◆ Directions for this task
Among the entries below, how many lines contain the string "grey"? Only the number is wanted.

◆ Data for analysis
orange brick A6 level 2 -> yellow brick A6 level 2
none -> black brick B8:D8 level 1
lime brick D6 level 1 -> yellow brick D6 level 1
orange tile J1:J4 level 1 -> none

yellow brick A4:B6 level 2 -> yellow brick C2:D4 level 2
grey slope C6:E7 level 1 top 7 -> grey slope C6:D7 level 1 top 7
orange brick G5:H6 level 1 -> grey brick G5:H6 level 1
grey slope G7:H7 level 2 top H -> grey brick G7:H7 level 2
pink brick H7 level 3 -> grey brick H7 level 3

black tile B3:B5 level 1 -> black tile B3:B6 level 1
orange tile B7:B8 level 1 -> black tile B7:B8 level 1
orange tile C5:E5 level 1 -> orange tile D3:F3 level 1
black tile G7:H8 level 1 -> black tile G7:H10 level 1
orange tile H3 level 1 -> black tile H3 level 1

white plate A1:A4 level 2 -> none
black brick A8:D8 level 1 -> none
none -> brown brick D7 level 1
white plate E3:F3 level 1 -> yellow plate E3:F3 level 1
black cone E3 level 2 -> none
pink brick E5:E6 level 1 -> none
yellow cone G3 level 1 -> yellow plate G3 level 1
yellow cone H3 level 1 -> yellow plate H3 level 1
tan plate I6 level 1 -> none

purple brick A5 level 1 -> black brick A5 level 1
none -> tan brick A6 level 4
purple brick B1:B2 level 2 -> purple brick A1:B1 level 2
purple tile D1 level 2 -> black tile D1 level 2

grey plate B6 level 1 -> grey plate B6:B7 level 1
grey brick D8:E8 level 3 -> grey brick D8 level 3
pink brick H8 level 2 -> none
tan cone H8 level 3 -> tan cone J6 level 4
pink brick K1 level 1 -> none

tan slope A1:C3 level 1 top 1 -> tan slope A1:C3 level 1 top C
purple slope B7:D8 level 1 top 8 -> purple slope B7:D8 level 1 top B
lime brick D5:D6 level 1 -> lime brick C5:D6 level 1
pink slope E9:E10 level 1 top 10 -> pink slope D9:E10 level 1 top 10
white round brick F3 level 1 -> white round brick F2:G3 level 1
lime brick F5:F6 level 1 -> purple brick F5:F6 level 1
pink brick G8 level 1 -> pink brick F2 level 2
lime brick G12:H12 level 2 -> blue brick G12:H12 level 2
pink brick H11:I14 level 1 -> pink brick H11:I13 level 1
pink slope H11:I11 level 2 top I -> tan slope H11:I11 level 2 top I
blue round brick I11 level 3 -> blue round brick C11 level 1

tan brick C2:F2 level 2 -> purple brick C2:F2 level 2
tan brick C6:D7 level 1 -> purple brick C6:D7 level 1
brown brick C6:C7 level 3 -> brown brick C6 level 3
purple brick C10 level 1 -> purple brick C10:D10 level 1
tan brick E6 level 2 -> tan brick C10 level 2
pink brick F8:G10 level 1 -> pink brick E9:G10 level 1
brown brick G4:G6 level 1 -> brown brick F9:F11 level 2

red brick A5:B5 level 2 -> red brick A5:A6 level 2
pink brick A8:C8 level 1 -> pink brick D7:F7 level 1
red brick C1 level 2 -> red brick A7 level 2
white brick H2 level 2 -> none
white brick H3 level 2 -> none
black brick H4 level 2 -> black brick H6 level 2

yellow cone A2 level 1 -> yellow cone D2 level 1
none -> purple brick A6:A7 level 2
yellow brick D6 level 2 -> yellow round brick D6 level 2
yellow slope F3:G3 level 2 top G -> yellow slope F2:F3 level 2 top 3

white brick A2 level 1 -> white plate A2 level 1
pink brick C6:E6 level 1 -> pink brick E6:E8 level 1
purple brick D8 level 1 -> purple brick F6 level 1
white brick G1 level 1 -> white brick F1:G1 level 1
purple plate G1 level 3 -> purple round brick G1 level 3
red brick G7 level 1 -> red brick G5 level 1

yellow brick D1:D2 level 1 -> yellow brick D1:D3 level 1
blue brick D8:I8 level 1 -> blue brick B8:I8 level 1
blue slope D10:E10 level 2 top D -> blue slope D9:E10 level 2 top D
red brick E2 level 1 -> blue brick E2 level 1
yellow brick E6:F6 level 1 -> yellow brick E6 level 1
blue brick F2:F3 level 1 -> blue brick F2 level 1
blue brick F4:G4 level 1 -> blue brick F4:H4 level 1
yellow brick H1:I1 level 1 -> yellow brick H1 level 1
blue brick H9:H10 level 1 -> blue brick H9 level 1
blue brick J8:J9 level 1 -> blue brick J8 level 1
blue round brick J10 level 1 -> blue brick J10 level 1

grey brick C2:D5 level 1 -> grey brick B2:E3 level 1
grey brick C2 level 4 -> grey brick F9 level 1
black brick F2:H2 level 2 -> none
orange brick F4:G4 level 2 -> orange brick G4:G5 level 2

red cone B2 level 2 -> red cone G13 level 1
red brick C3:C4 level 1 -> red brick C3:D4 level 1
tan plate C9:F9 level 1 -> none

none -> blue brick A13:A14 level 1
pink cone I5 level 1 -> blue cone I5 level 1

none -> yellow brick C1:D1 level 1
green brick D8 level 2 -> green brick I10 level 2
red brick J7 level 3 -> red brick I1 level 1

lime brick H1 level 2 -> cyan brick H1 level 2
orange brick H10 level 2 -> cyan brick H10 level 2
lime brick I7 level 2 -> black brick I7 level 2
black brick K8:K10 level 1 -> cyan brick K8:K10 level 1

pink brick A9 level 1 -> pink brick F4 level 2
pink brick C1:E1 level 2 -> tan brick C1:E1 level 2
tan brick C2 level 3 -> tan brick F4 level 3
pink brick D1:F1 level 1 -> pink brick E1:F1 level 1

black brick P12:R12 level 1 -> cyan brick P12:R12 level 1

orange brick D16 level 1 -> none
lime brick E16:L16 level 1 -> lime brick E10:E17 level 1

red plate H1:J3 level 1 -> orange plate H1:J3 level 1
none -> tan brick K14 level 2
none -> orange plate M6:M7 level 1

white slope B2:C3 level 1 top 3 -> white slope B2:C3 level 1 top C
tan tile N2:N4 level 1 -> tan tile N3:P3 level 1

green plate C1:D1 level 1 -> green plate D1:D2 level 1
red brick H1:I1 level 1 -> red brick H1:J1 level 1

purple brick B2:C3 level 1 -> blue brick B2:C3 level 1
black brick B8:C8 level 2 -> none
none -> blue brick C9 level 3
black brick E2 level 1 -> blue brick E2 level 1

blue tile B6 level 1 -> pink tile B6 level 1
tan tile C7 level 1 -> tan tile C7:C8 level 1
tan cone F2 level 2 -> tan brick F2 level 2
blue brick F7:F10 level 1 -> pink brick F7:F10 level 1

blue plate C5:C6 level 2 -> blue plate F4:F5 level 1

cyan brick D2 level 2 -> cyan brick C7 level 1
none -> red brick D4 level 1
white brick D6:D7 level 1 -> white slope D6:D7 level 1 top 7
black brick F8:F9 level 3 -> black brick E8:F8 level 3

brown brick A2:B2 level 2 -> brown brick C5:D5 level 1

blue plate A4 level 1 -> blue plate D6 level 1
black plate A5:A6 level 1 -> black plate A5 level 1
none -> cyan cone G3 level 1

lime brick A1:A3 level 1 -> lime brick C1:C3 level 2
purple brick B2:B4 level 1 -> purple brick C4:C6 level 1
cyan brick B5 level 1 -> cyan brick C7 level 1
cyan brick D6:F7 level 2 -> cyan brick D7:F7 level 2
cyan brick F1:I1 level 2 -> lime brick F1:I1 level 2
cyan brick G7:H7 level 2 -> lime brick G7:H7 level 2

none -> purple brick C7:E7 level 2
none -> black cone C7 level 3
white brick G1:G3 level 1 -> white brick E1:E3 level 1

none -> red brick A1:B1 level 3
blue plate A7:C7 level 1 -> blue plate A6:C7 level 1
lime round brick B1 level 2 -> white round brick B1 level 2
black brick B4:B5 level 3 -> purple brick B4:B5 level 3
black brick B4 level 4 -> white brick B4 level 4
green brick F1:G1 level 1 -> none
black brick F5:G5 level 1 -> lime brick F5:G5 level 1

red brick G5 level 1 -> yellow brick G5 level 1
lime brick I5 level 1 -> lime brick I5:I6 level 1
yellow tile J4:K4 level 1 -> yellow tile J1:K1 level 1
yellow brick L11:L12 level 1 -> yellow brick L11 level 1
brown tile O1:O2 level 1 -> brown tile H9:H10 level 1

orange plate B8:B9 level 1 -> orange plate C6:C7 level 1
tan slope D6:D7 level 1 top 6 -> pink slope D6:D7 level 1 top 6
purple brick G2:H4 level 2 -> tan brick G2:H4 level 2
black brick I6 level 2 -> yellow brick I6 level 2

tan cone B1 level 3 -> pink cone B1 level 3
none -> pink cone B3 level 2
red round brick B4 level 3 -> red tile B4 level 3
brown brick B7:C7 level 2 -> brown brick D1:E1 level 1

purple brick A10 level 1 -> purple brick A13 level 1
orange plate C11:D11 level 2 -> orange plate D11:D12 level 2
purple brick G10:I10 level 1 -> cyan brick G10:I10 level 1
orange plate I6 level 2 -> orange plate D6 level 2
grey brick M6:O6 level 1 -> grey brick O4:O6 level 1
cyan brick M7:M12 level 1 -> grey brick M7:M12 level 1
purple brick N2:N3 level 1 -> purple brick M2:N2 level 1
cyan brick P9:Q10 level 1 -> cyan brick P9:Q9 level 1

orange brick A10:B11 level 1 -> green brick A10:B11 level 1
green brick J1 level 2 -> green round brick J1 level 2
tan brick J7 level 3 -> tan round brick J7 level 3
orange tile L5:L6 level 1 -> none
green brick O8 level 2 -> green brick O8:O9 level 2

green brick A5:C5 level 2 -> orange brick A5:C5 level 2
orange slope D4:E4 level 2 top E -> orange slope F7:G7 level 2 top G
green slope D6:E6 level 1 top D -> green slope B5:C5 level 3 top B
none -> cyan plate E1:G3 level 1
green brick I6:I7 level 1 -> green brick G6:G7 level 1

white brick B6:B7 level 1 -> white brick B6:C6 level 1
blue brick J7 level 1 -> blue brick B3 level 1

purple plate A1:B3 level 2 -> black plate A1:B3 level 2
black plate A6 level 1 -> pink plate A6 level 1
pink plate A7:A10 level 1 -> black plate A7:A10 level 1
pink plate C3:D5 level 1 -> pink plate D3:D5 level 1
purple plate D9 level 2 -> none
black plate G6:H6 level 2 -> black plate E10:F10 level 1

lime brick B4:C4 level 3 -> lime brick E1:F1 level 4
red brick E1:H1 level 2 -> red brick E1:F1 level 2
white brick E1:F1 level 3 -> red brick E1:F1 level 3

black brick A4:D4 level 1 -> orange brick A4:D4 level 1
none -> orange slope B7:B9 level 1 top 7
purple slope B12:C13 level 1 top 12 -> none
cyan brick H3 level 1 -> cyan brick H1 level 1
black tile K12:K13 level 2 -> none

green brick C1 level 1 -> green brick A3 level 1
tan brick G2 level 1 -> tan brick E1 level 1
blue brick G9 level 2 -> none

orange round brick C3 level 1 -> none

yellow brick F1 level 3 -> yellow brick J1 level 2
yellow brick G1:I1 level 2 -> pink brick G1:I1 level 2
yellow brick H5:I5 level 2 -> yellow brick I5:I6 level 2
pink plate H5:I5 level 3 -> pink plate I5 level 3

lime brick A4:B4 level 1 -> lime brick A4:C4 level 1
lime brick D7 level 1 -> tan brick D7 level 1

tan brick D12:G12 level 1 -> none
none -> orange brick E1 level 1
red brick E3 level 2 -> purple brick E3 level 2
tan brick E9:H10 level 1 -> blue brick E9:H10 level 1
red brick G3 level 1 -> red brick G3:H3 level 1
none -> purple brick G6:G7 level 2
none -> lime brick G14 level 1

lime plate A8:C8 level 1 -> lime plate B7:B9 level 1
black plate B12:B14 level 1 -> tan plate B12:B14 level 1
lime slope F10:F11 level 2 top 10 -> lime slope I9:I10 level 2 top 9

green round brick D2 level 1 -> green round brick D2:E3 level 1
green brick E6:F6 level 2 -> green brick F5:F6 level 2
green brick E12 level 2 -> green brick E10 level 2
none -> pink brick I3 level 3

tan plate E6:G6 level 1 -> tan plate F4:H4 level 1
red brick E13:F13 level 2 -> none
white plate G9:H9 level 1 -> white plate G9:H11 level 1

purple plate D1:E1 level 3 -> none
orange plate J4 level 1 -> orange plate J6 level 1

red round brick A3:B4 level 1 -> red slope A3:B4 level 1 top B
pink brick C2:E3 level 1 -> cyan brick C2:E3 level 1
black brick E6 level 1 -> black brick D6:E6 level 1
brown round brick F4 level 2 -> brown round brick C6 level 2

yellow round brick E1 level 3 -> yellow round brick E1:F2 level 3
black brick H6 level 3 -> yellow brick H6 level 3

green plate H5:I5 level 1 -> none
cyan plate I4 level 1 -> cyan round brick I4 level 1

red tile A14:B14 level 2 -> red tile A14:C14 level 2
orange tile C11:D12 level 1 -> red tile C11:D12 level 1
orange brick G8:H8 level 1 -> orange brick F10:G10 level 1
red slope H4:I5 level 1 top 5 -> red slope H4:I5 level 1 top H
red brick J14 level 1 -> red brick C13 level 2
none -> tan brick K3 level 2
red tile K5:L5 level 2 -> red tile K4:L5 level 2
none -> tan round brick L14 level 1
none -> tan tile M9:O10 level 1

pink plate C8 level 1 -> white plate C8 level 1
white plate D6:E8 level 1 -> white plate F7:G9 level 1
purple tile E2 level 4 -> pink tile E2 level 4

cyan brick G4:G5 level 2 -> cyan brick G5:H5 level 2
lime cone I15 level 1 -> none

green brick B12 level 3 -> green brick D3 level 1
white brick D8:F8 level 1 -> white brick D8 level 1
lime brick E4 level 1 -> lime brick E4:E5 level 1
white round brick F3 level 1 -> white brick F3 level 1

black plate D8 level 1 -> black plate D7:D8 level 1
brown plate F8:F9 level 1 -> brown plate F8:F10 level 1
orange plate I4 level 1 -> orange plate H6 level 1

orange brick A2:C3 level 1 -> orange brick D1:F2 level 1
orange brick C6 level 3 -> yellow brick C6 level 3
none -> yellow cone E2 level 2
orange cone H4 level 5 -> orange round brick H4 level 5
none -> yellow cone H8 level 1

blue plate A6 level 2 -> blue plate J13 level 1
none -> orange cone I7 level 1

◆ Answer to this exercise
10